» **Exercise requirements**: In full and unchanged, set down the entries that follow, with no images.

☆ ☆ ☆ ☆

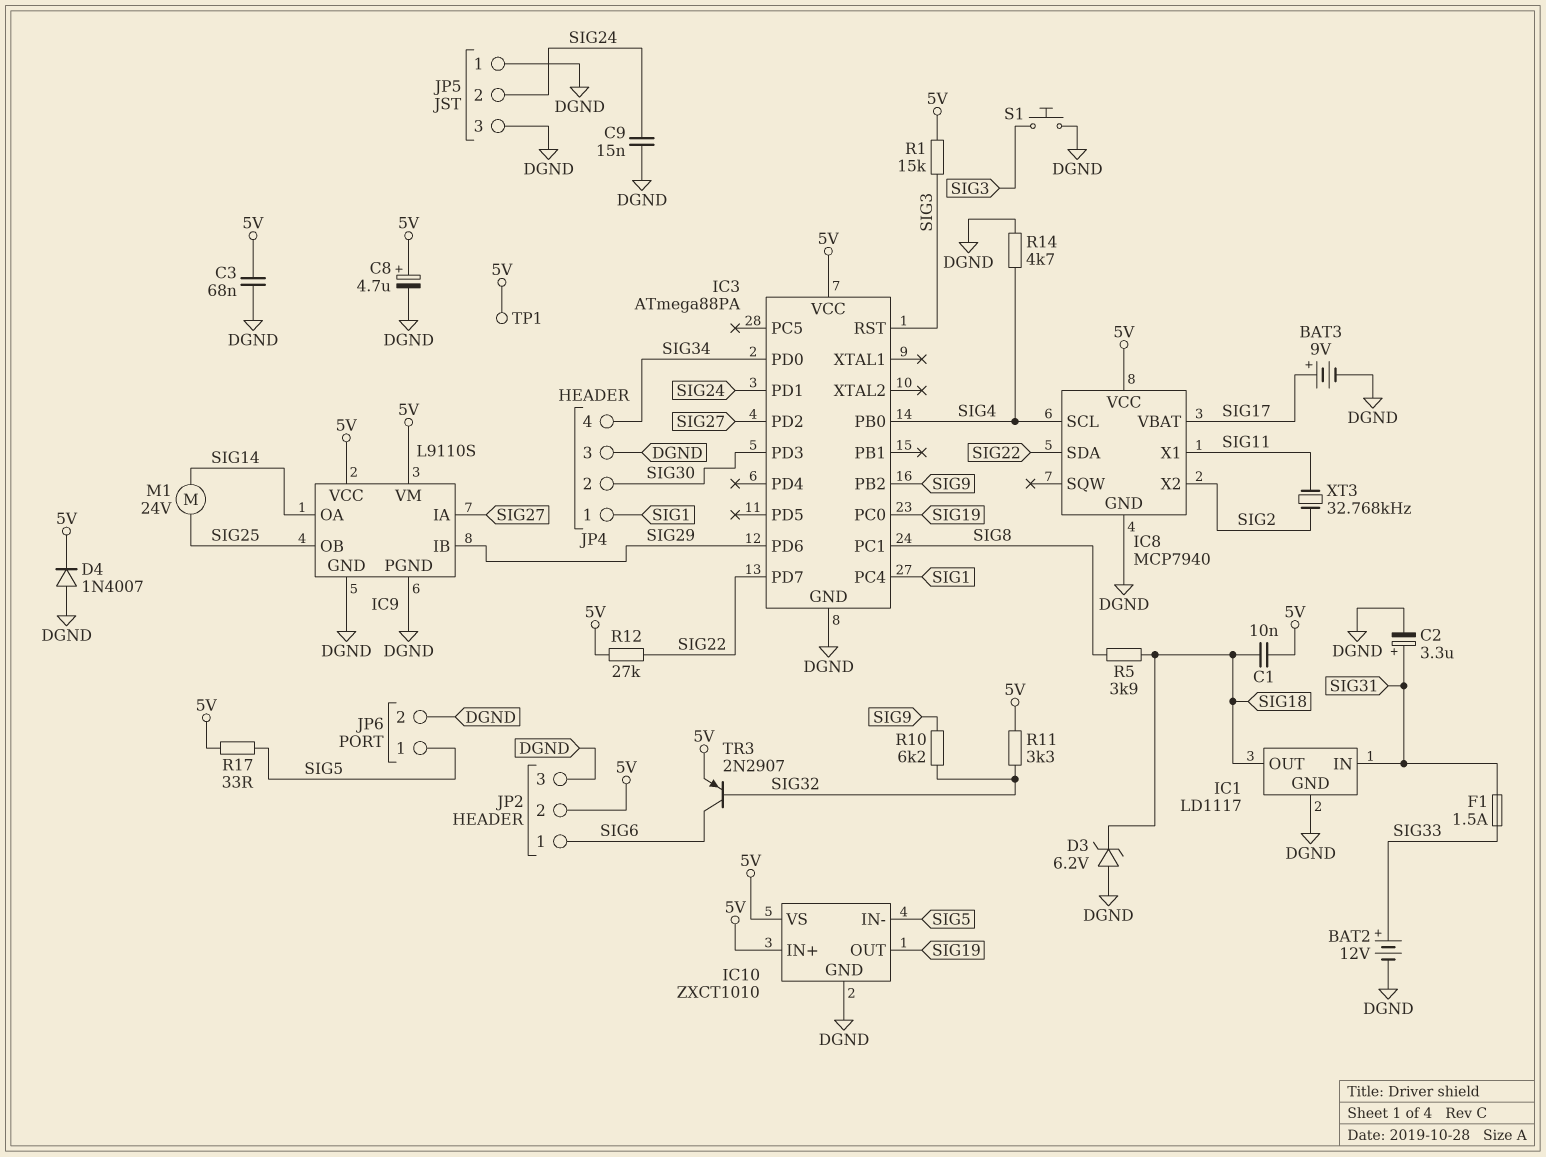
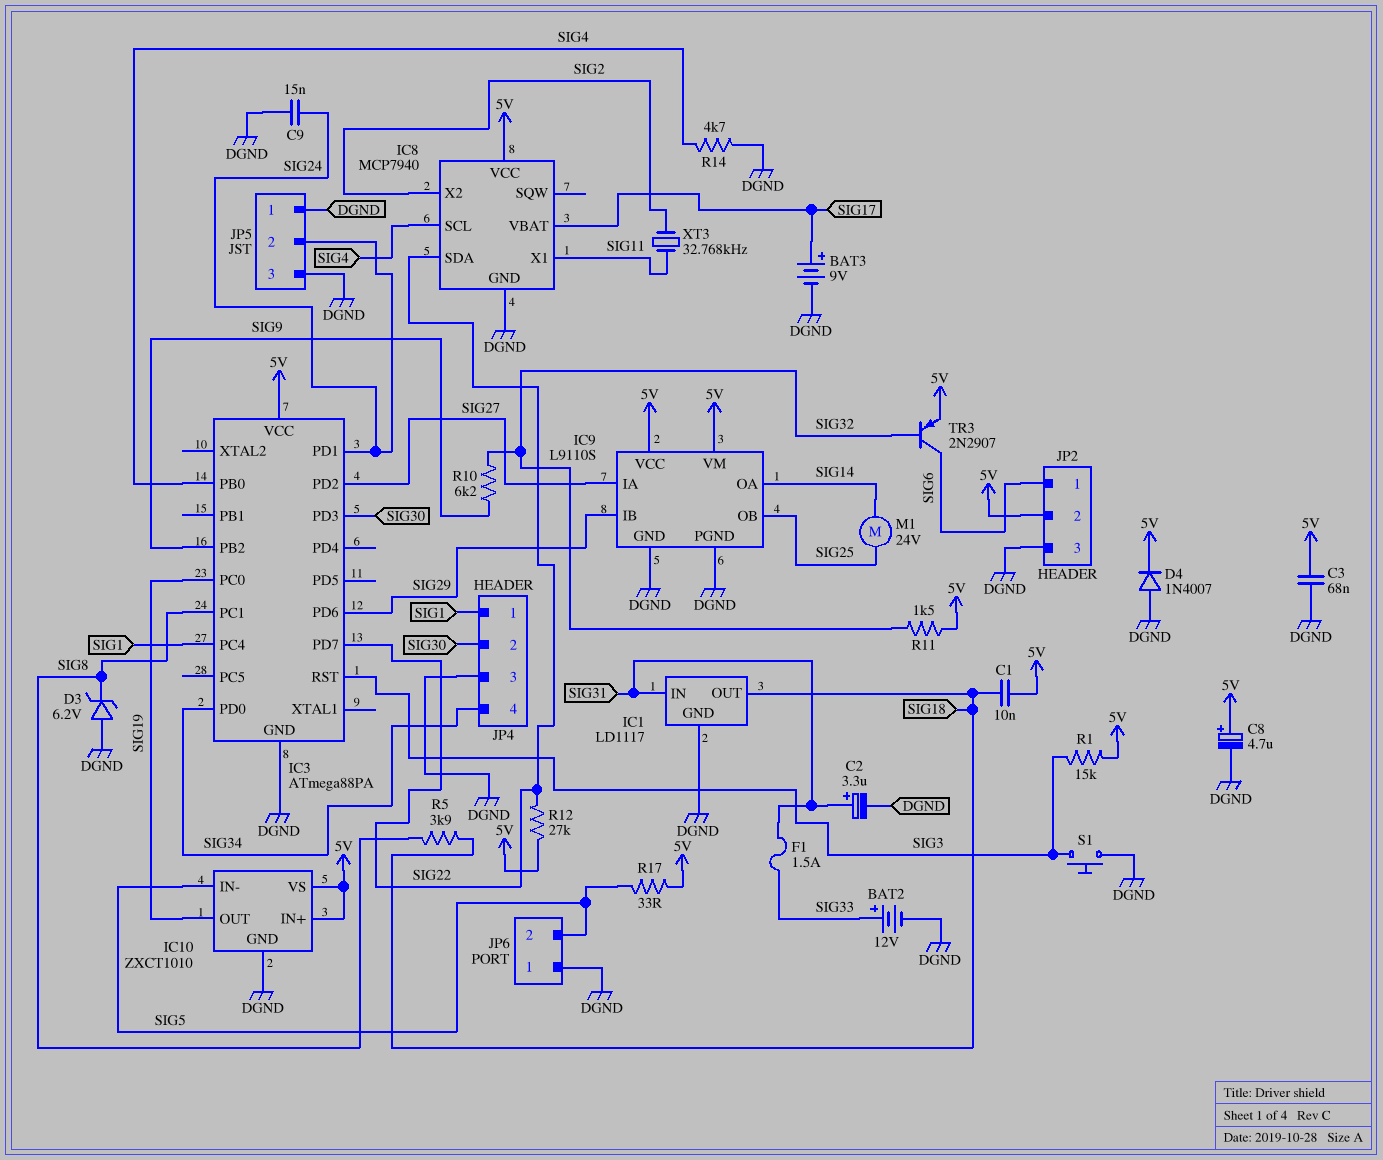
D3: zener 6.2V (A DGND, K SIG18) -> zener 6.2V (A DGND, K SIG8)
JP6 pin 1: SIG5 -> DGND
JP6 pin 2: DGND -> SIG5
R11: 3.3k (5V, SIG32) -> 1.5k (5V, SIG32)
TP1: test point (5V) -> none

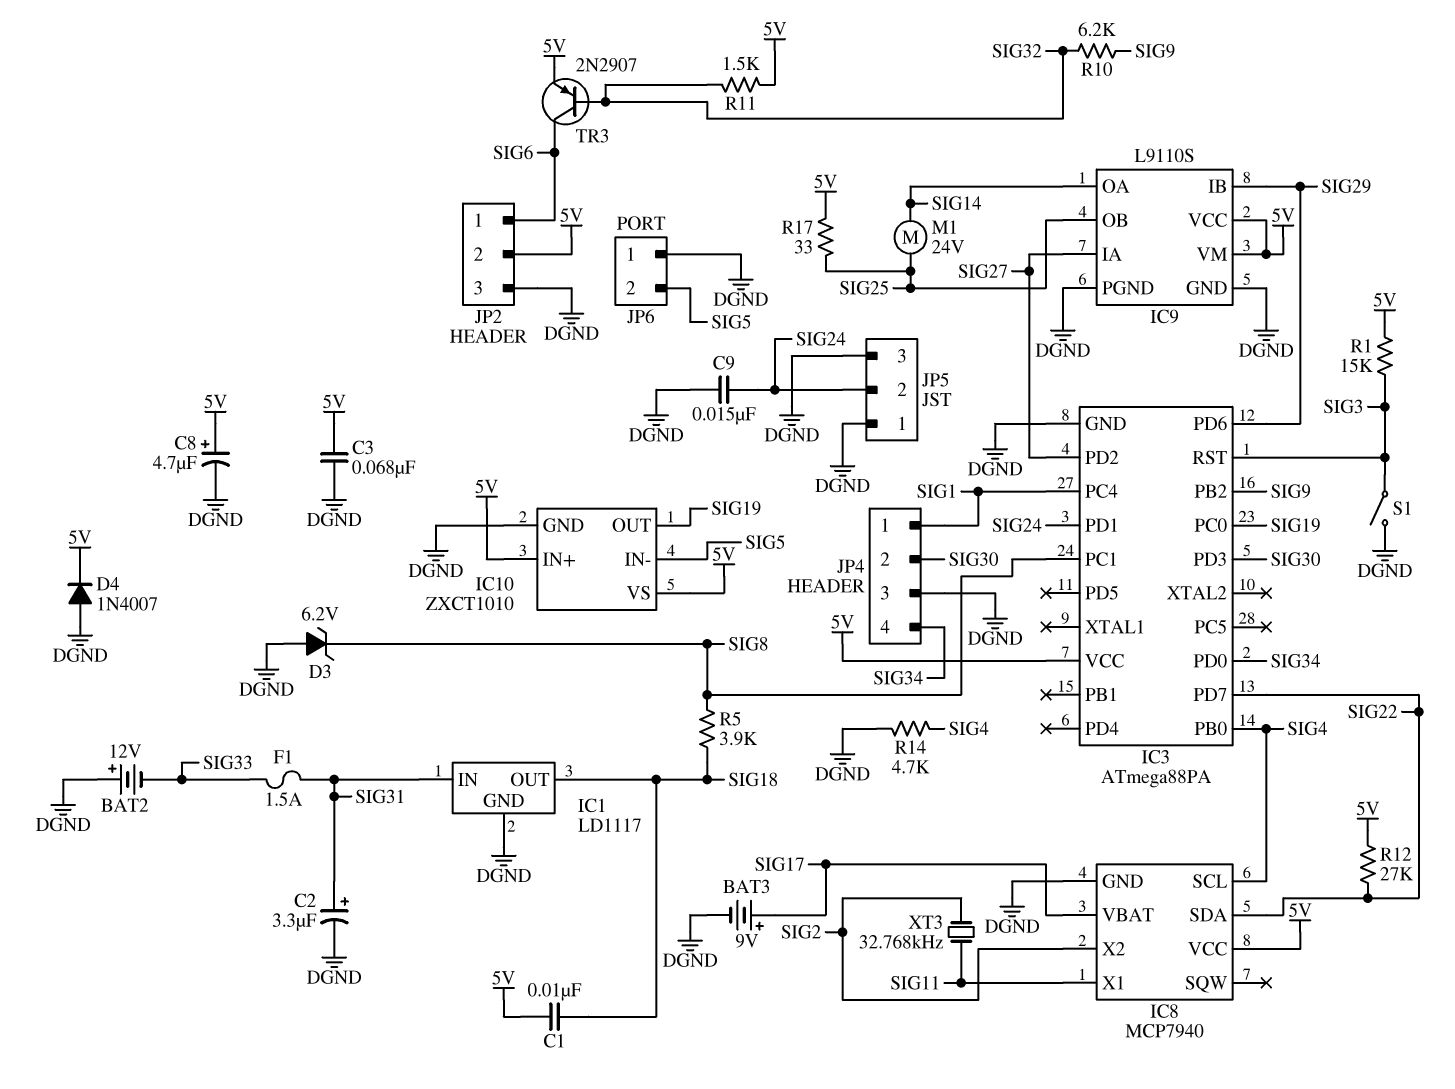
BAT2: 12V (plus SIG33, minus DGND) -> 12V (plus DGND, minus SIG33)
R17: 33 (5V, SIG5) -> 33 (5V, SIG25)
S1: button (DGND, SIG3) -> switch (DGND, SIG3)

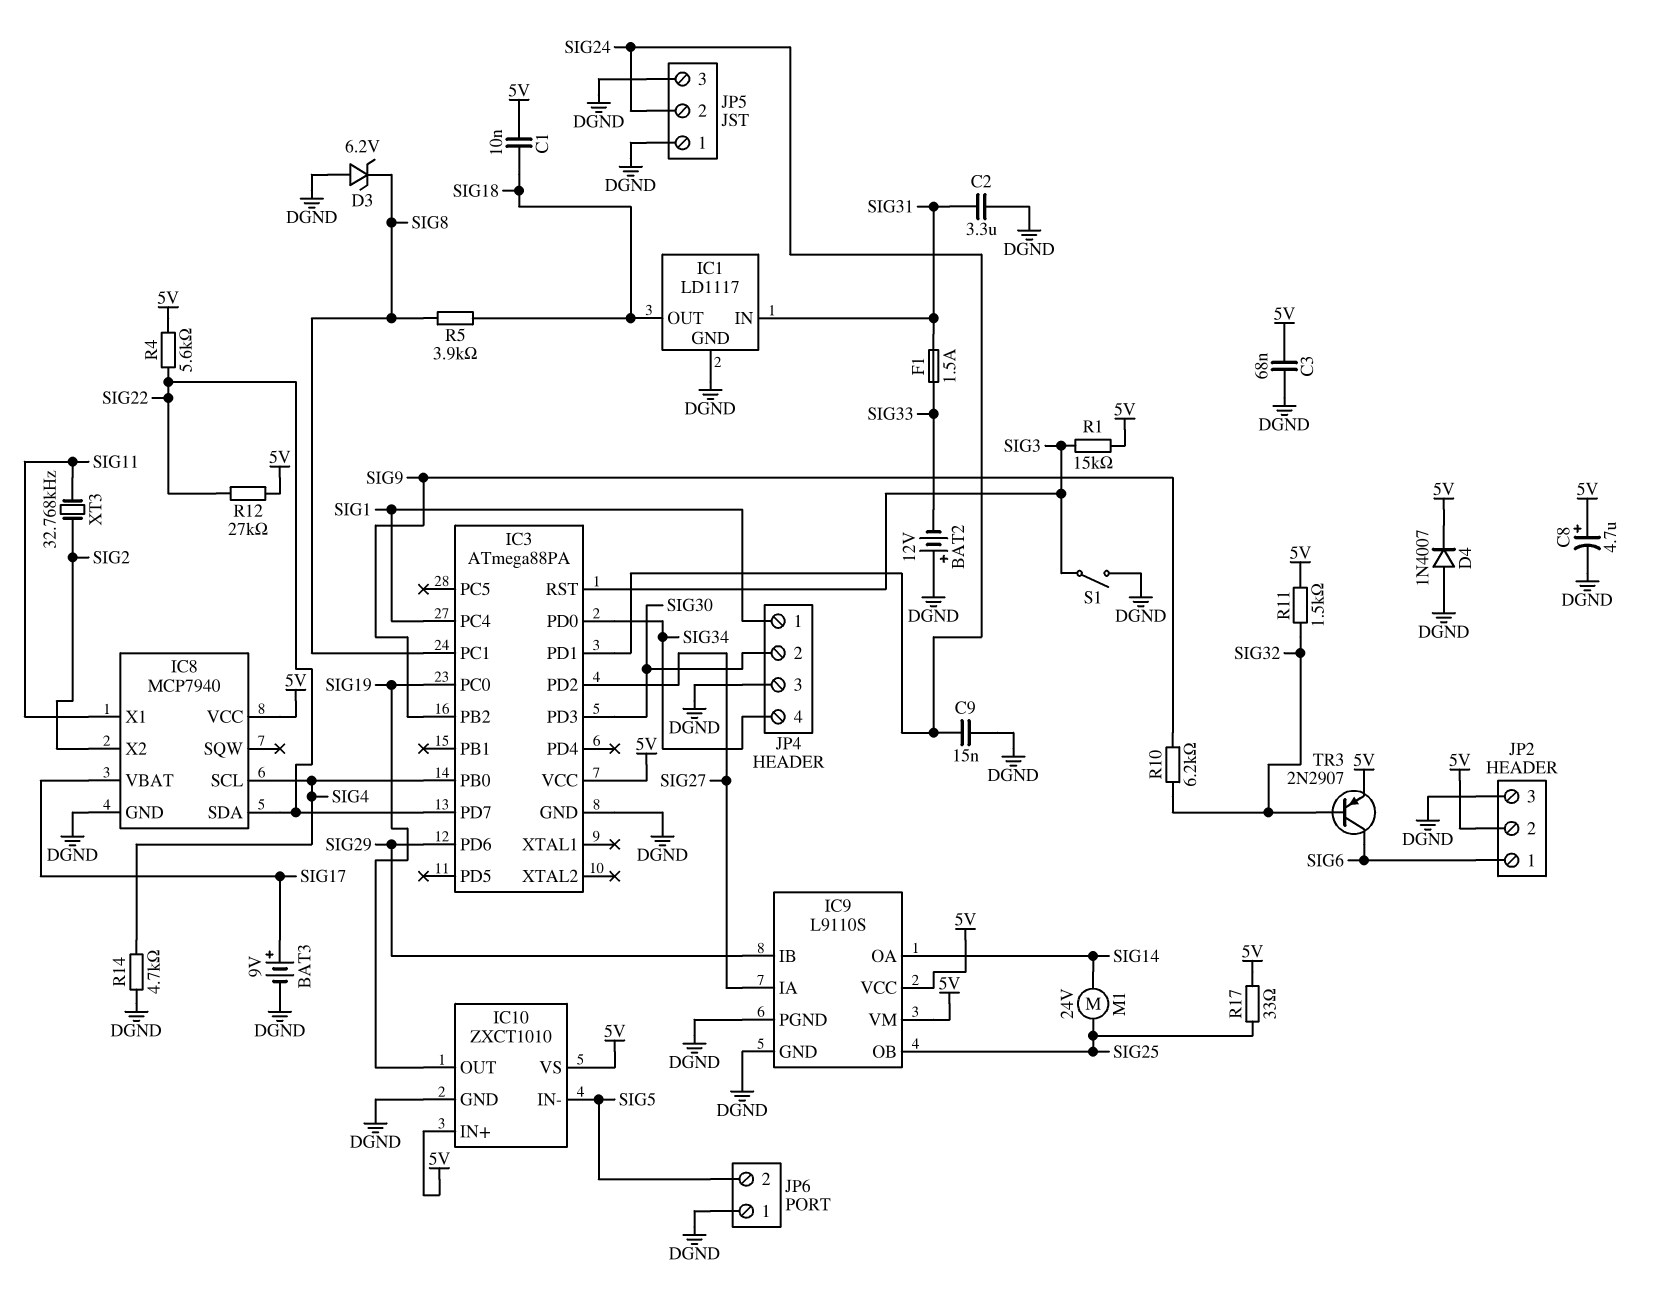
C2: 3.3uF (plus SIG31, minus DGND) -> 3.3uF (DGND, SIG31)
R4: none -> 5.6k (5V, SIG22)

☆ ☆ ☆ ☆

» **Exercise result**:
D3: zener 6.2V (A DGND, K SIG18) -> zener 6.2V (A DGND, K SIG8)
JP6 pin 1: SIG5 -> DGND
JP6 pin 2: DGND -> SIG5
R11: 3.3k (5V, SIG32) -> 1.5k (5V, SIG32)
TP1: test point (5V) -> none

BAT2: 12V (plus SIG33, minus DGND) -> 12V (plus DGND, minus SIG33)
R17: 33 (5V, SIG5) -> 33 (5V, SIG25)
S1: button (DGND, SIG3) -> switch (DGND, SIG3)

C2: 3.3uF (plus SIG31, minus DGND) -> 3.3uF (DGND, SIG31)
R4: none -> 5.6k (5V, SIG22)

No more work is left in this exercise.